RECORDS SUPPLIED:
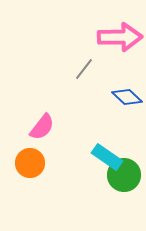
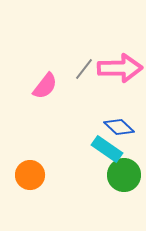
pink arrow: moved 31 px down
blue diamond: moved 8 px left, 30 px down
pink semicircle: moved 3 px right, 41 px up
cyan rectangle: moved 8 px up
orange circle: moved 12 px down
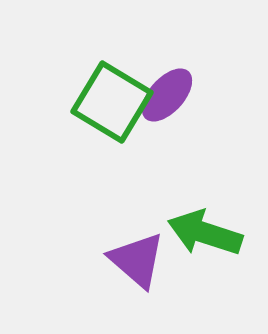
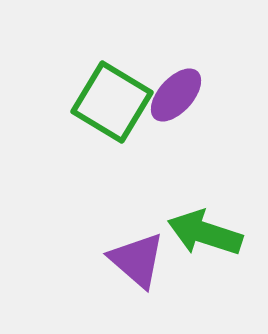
purple ellipse: moved 9 px right
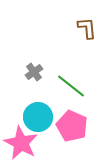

TASK: Pick every line containing the word "pink" out of the material, and copy those lines.

OUTPUT OF THE TASK:
pink arrow: moved 31 px down
pink semicircle: moved 3 px right, 41 px up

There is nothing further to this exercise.